- [Task objective] Would you copy every record exactly as it stands and drop the pictures?

Segment Start: Dataset records

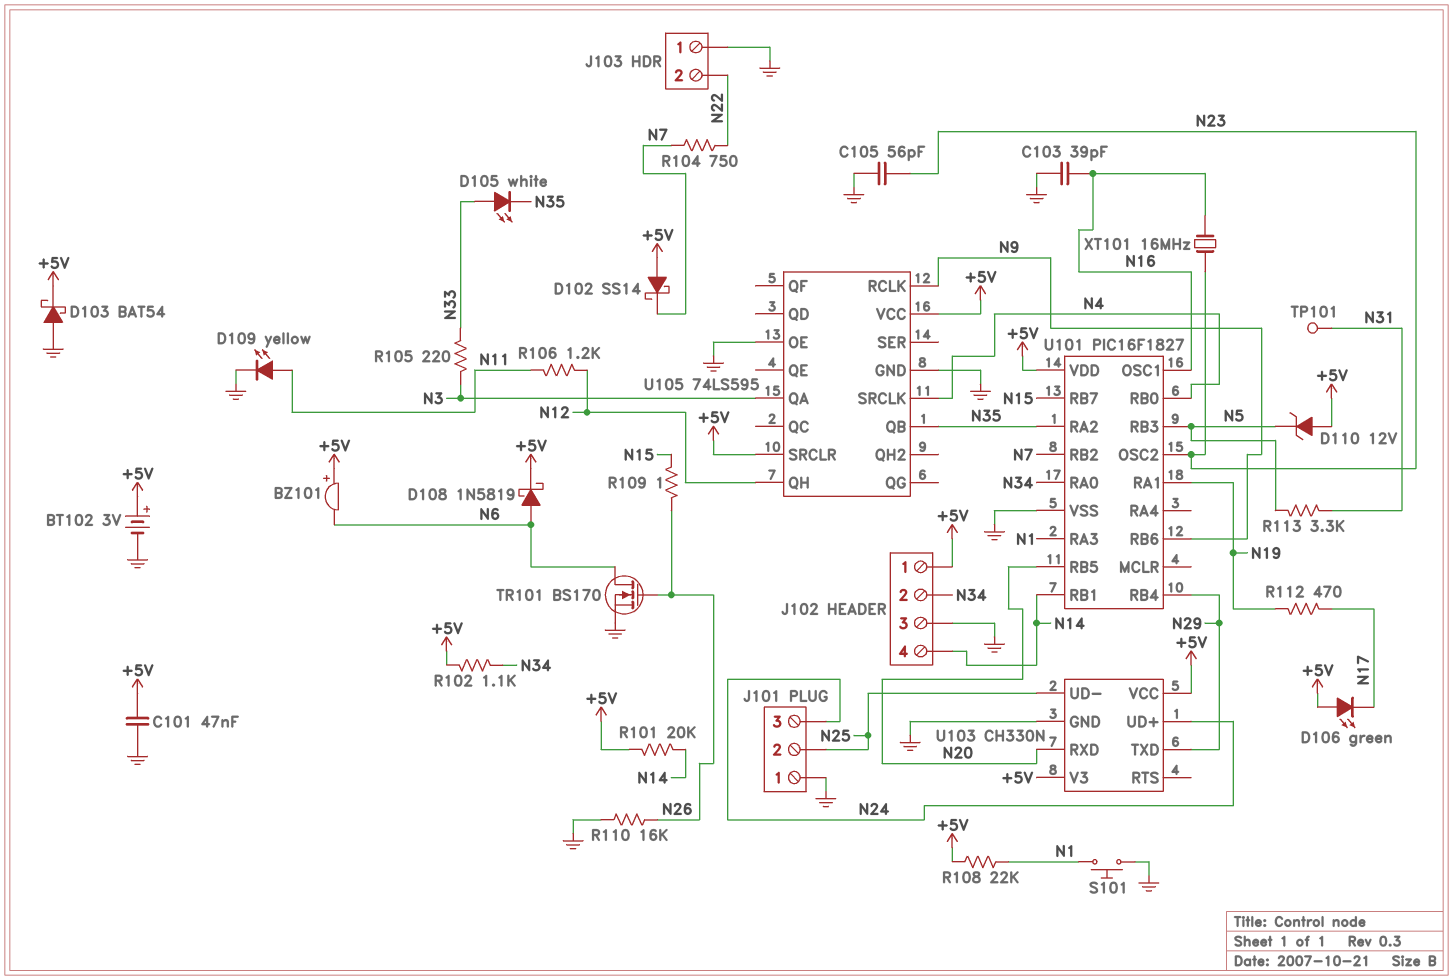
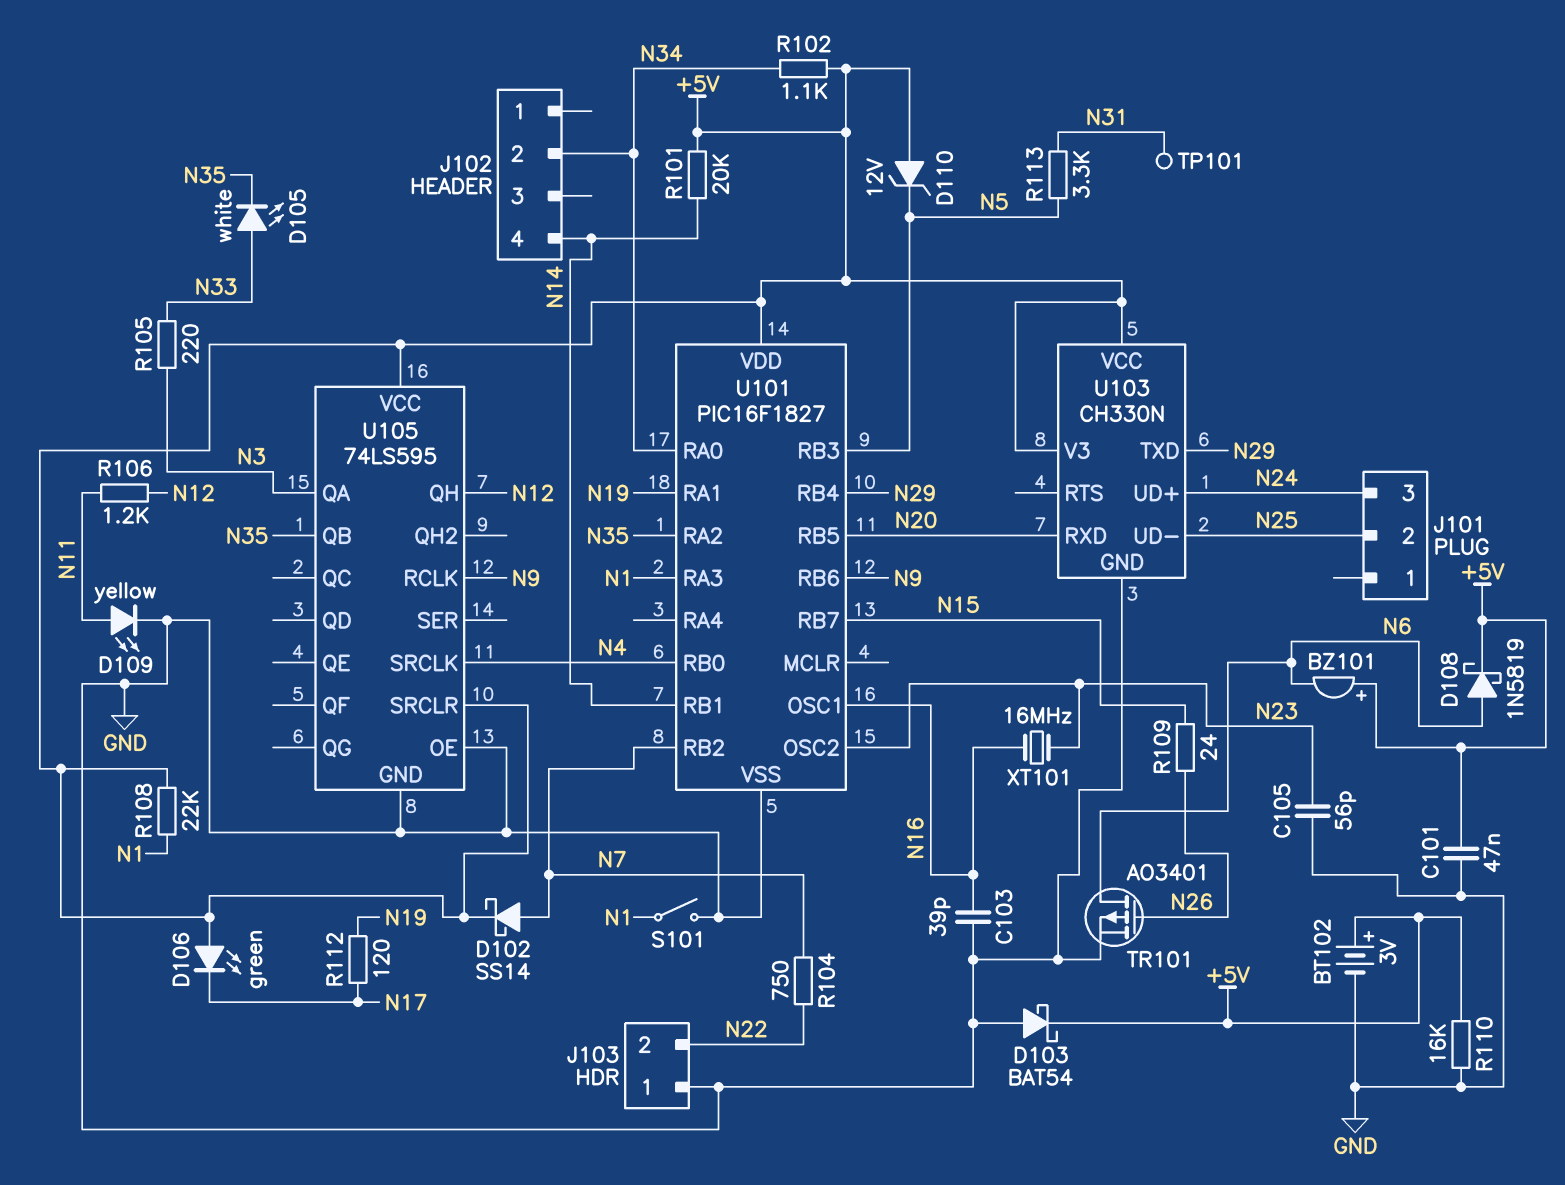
D102: schottky SS14 (A +5V, K N7) -> schottky SS14 (A N7, K +5V)
J101 pin 1: GND -> none
J102 pin 1: +5V -> none
J102 pin 3: GND -> none
R109: 1 (N15, N26) -> 24 (N15, N26)
R110: 16k (GND, N26) -> 16k (+5V, GND)
R112: 470 (N17, N19) -> 120 (N17, N19)
S101: button (GND, N1) -> switch (GND, N1)
TR101: NMOS BS170 (G N26, D N6, S GND) -> PMOS AO3401 (G N26, D N6, S GND)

Segment End: Dataset records

- [Answer box]
D102: schottky SS14 (A +5V, K N7) -> schottky SS14 (A N7, K +5V)
J101 pin 1: GND -> none
J102 pin 1: +5V -> none
J102 pin 3: GND -> none
R109: 1 (N15, N26) -> 24 (N15, N26)
R110: 16k (GND, N26) -> 16k (+5V, GND)
R112: 470 (N17, N19) -> 120 (N17, N19)
S101: button (GND, N1) -> switch (GND, N1)
TR101: NMOS BS170 (G N26, D N6, S GND) -> PMOS AO3401 (G N26, D N6, S GND)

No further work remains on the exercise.